:: Entries supplied
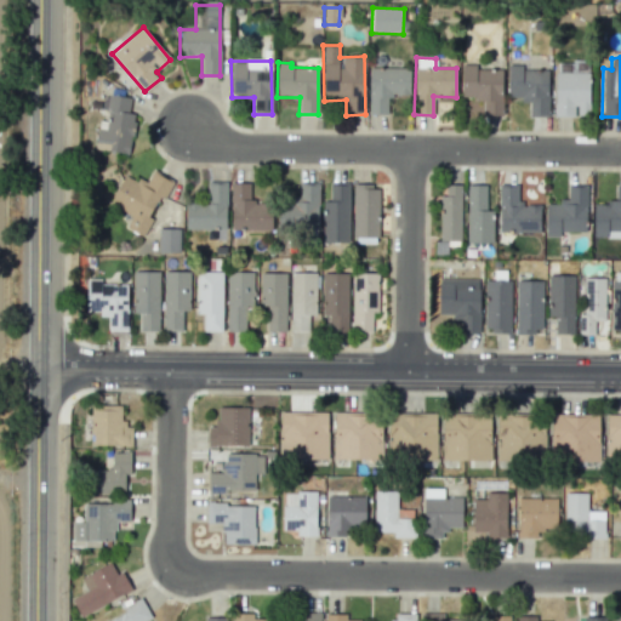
[(554,117),(575,117),(575,114),(588,115),(590,63),(556,62),(554,117)]
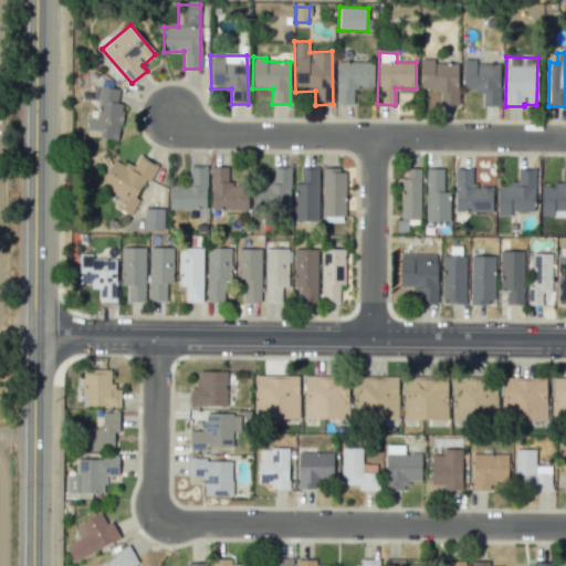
[(433,63),(433,59),(421,59),(420,90),(440,91),(440,105),(457,105),(458,63),(433,63)]
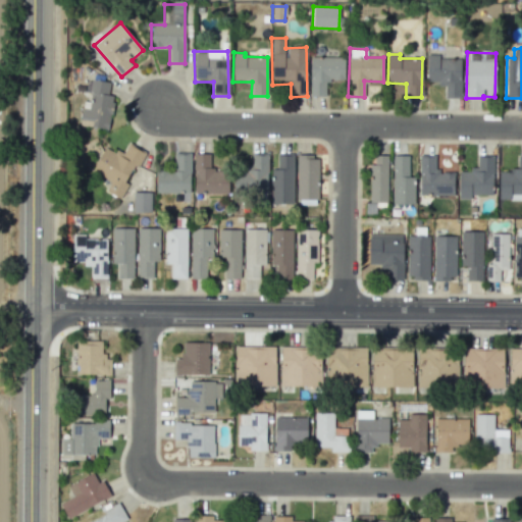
[(426,83),(445,84),(445,98),(460,98),(461,59),(437,58),(437,55),(426,54),(426,83)]
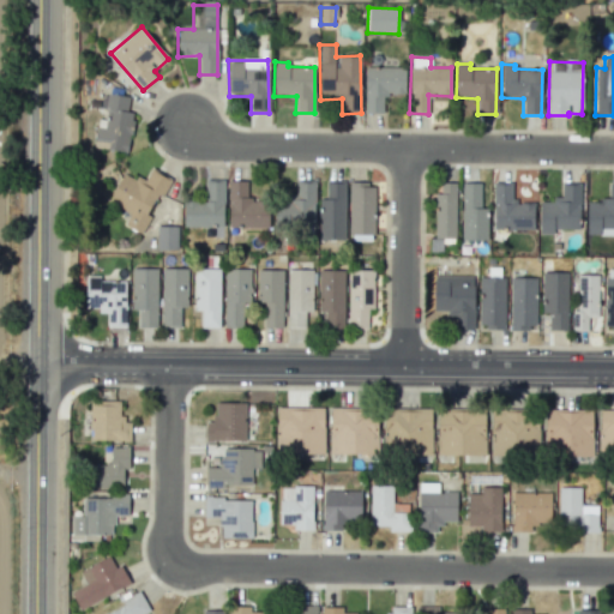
[(405,95),(405,67),(365,67),(365,113),(383,113),(384,95),(405,95)]
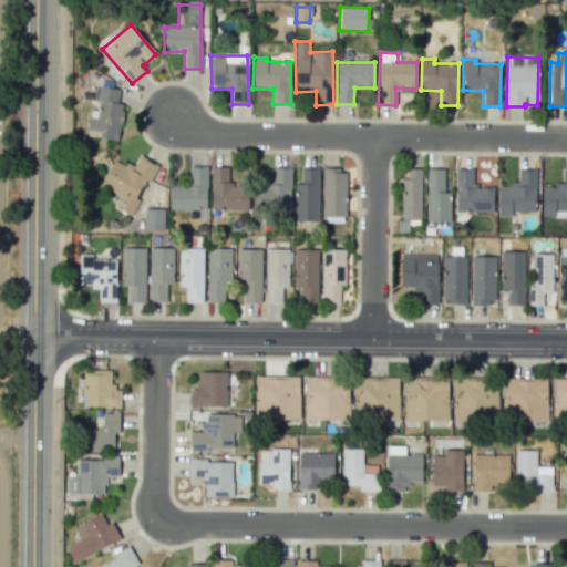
[(90,110),(86,136),(117,141),(123,105),(116,105),(119,89),(99,86),(96,111),(90,110)]
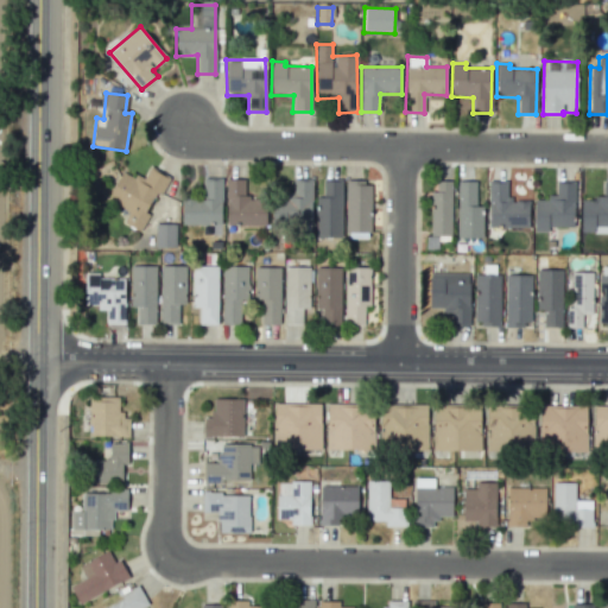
[(121,170),(107,201),(128,211),(122,223),(140,232),(149,214),(166,176),(150,166),(143,181),(121,170)]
::::
The full text of the data above, exact and without pictures, is what to return.

[(554,117),(575,117),(575,114),(588,115),(590,63),(556,62),(554,117)]
[(433,63),(433,59),(421,59),(420,90),(440,91),(440,105),(457,105),(458,63),(433,63)]
[(426,83),(445,84),(445,98),(460,98),(461,59),(437,58),(437,55),(426,54),(426,83)]
[(405,95),(405,67),(365,67),(365,113),(383,113),(384,95),(405,95)]
[(90,110),(86,136),(117,141),(123,105),(116,105),(119,89),(99,86),(96,111),(90,110)]
[(121,170),(107,201),(128,211),(122,223),(140,232),(149,214),(166,176),(150,166),(143,181),(121,170)]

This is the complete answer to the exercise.